■ What you should do: When you reach the line holding "(543, 488) = (650, 374): green" in the material below, return that line and each one after it, word for word, with the pictures dropped.

◇ ◇ ◇ ◇

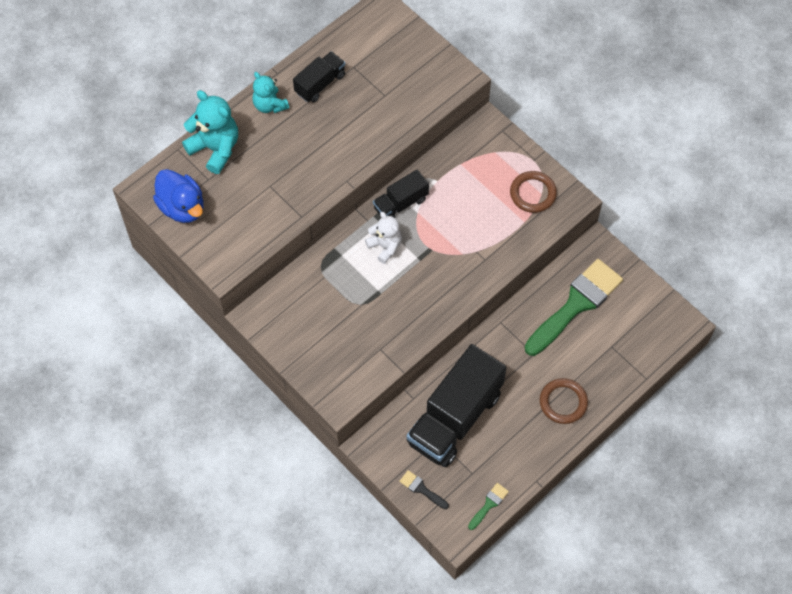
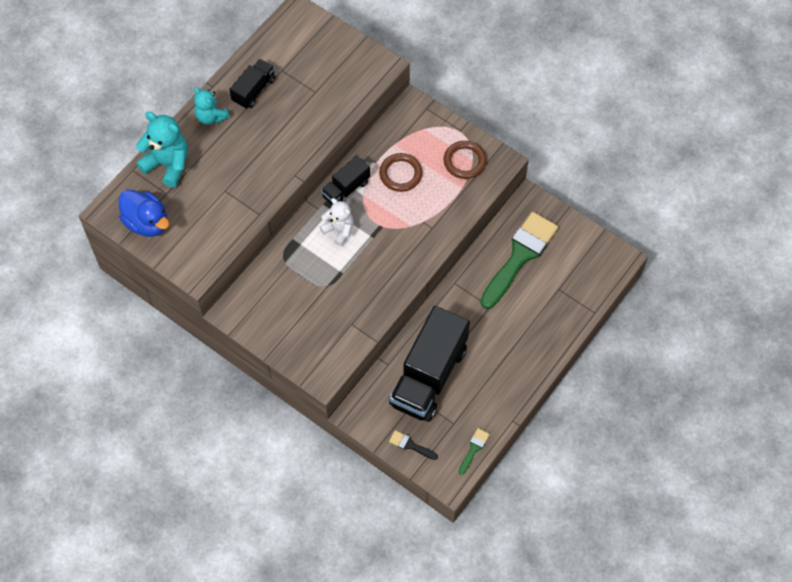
camera: 10 degrees left, 0 degrees up
(563, 402) = (524, 346): brown ring -> brown ring (400, 174)

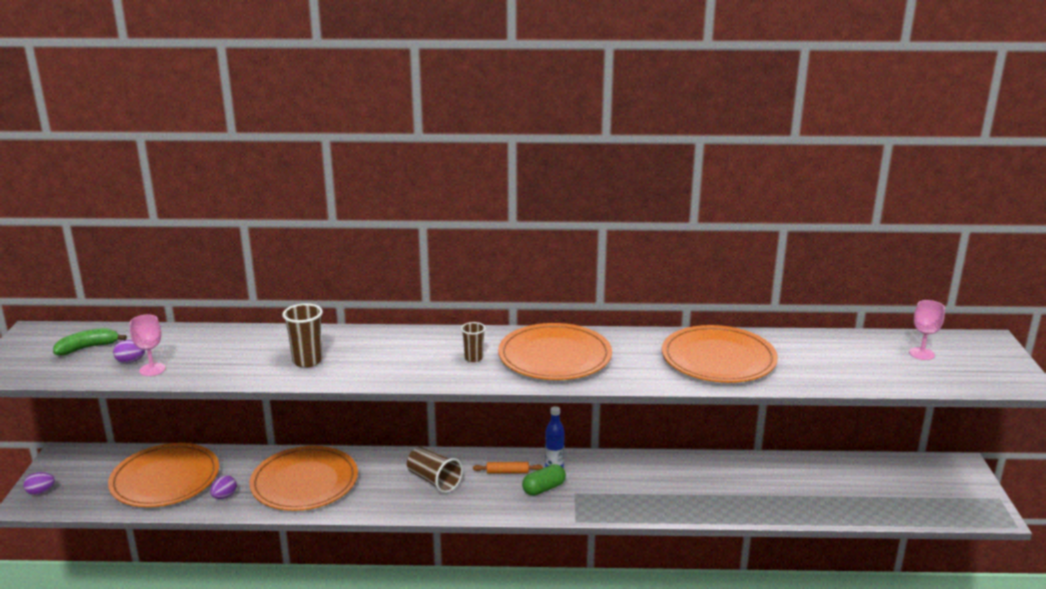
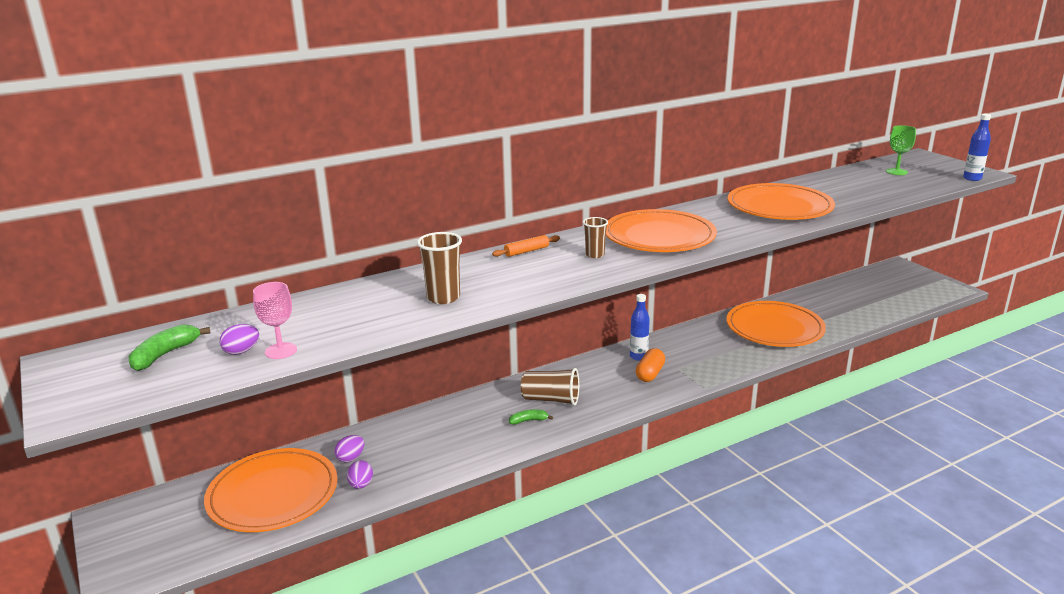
camera: 30 degrees left, 0 degrees up
(41, 492) = (125, 563): purple egg -> purple egg (350, 458)
(304, 482) = (431, 443): orange plate -> orange plate (774, 328)
(395, 492) = (528, 420): none -> green banana
(507, 472) = (605, 372): orange rolling pin -> orange rolling pin (526, 251)
(543, 488) = (650, 374): green capsule -> orange capsule
(921, 354) = (896, 172): pink goblet -> green goblet
(999, 388) = (972, 178): none -> blue bottle

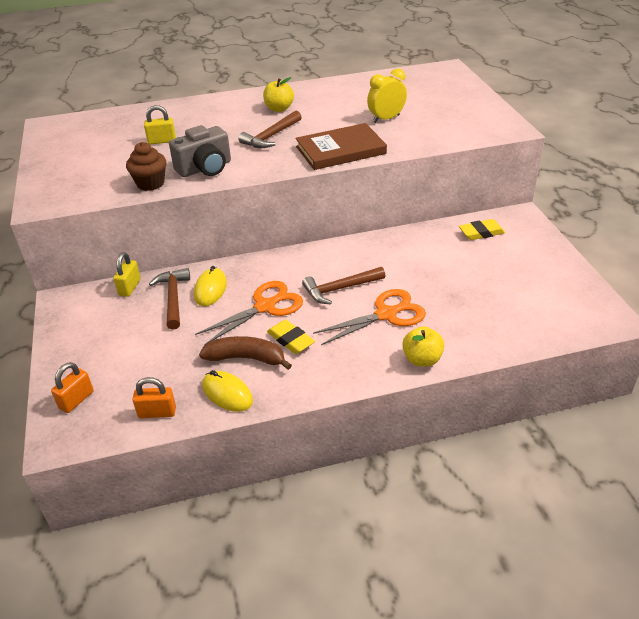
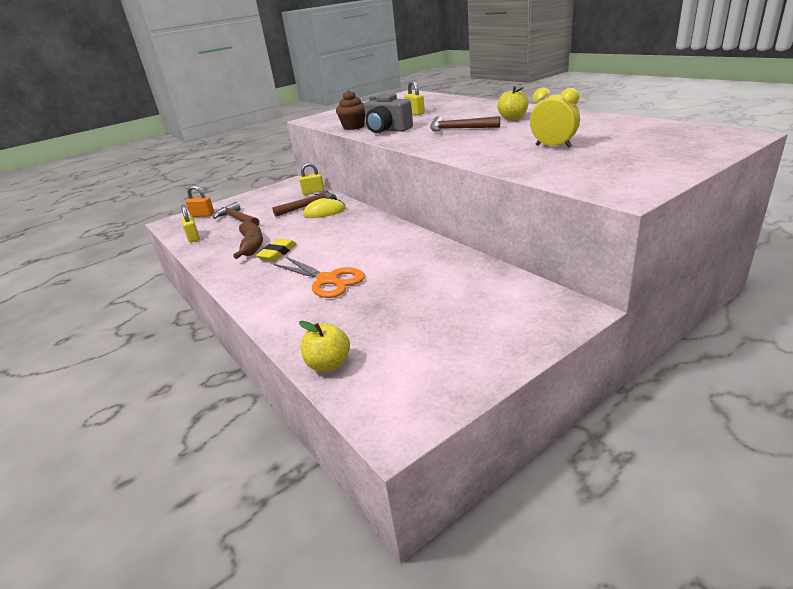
camera: 70 degrees right, 10 degrees down
(157, 412) = (193, 237): orange padlock -> yellow padlock
(227, 393) = (213, 251): yellow mouse -> none
(265, 307) = (313, 234): orange scissors -> none
(340, 150) = (463, 150): brown book -> none
(340, 289) = (353, 252): brown hammer -> brown hammer (237, 219)
(422, 359) = (270, 312): yellow apple -> yellow apple (329, 364)
(481, 233) = (508, 294): yellow eraser -> none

◇ ◇ ◇ ◇

■ Task answer:
(543, 488) = (650, 374): green capsule -> orange capsule
(921, 354) = (896, 172): pink goblet -> green goblet
(999, 388) = (972, 178): none -> blue bottle

camera: 70 degrees right, 10 degrees down
(157, 412) = (193, 237): orange padlock -> yellow padlock
(227, 393) = (213, 251): yellow mouse -> none
(265, 307) = (313, 234): orange scissors -> none
(340, 150) = (463, 150): brown book -> none
(340, 289) = (353, 252): brown hammer -> brown hammer (237, 219)
(422, 359) = (270, 312): yellow apple -> yellow apple (329, 364)
(481, 233) = (508, 294): yellow eraser -> none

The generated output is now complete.